INSTRUCTIONS FOR THE TASK
Every line holding the string "turquoise" should be copied from the listing.

[DATA PROVIDED]

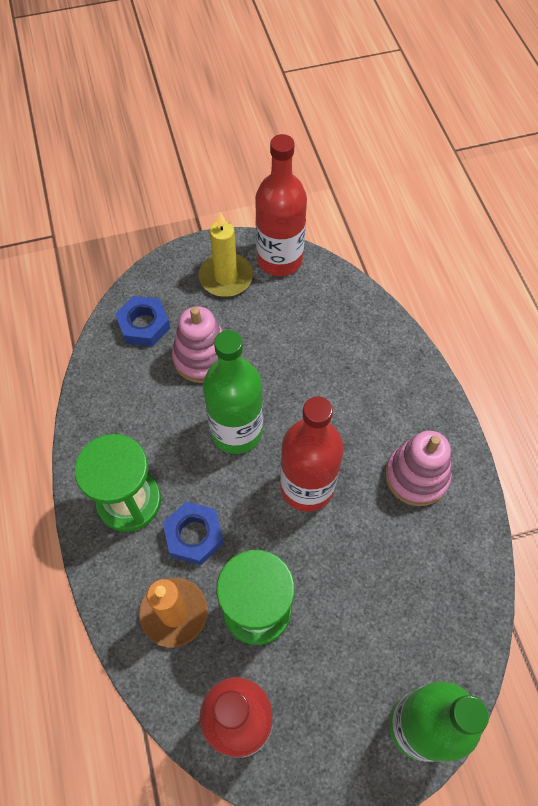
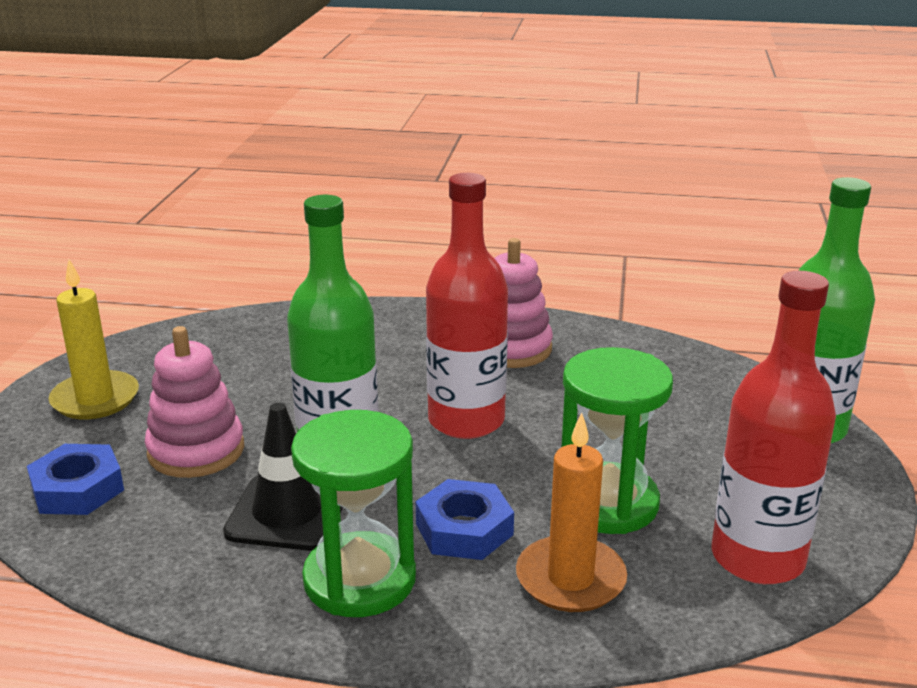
camera: 65 degrees left, 35 degrees down
red bottle [255,134,307,276] -> none
none -> black traffic cone [223,403,343,551]

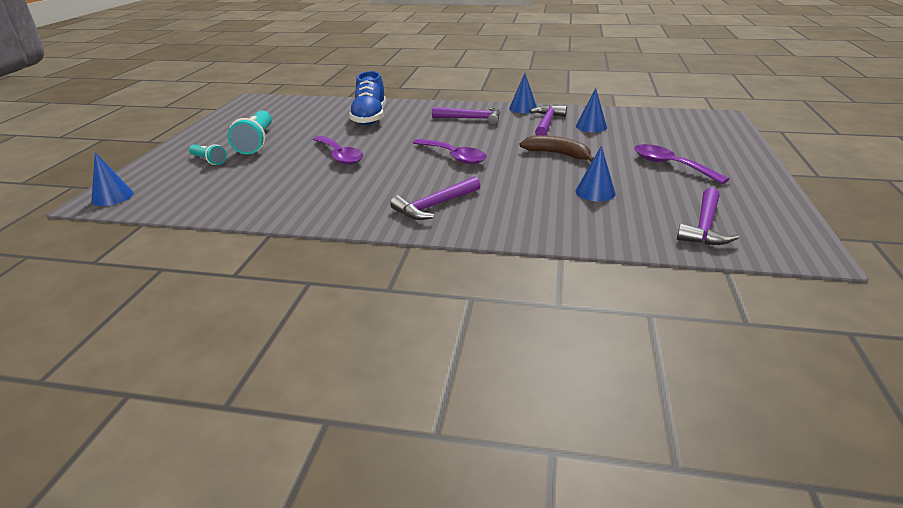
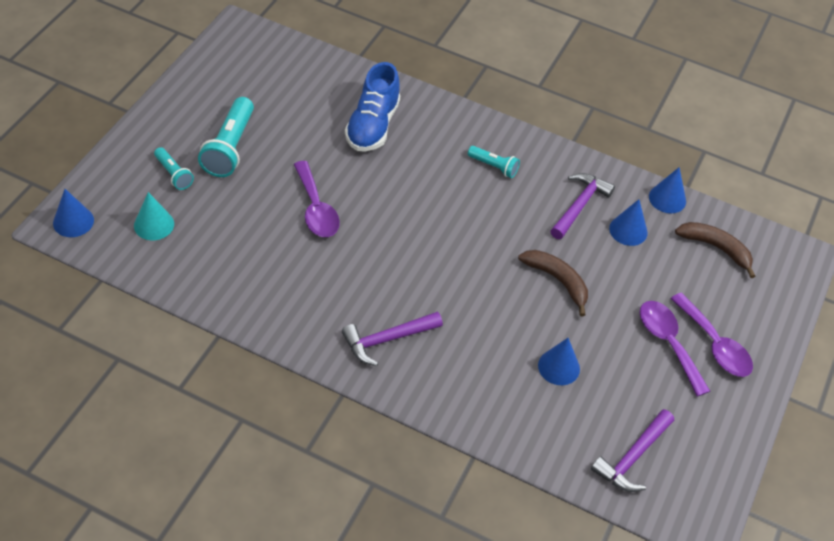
camera: 10 degrees right, 20 degrees up
purple spoon [413,139,487,164] -> purple spoon moved to [670,292,753,377]
purple hammer [432,107,500,125] -> turquoise flashlight [468,146,520,178]
blue cone [509,73,537,113] -> blue cone moved to [649,167,686,213]
none -> turquoise cone [134,192,174,240]
none -> brown banana [675,222,755,278]

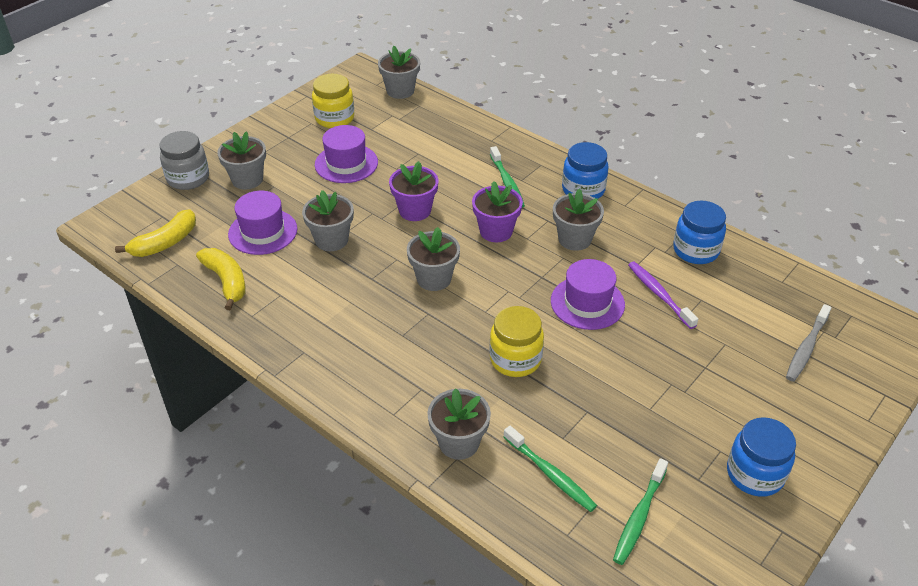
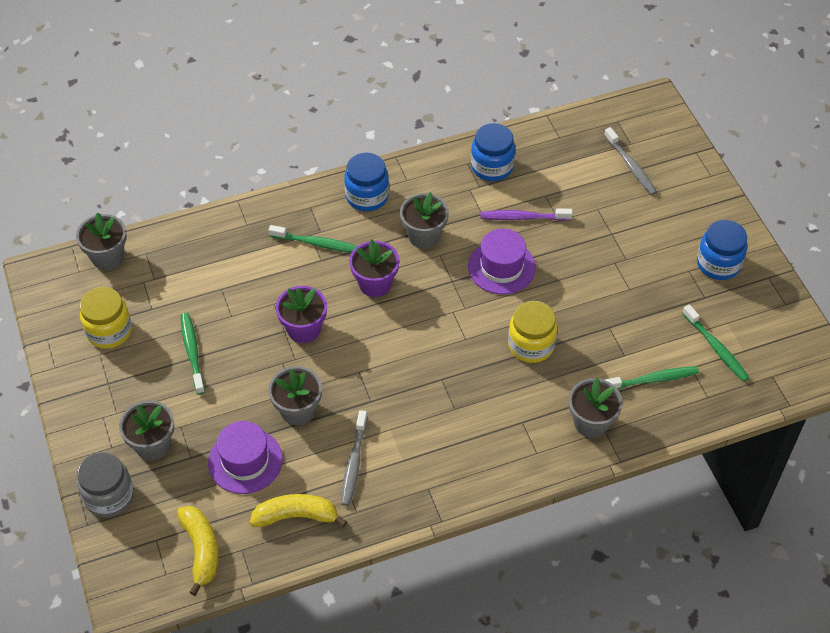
camera: 60 degrees left, 10 degrees up
purple hat [315,125,378,183] -> green toothbrush [181,313,205,395]
grey flower pot [407,227,460,291] -> none
none -> grey toothbrush [341,410,367,506]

[/DATA PROVIDED]

RESULT OF THIS TASK
purple hammer [432,107,500,125] -> turquoise flashlight [468,146,520,178]
none -> turquoise cone [134,192,174,240]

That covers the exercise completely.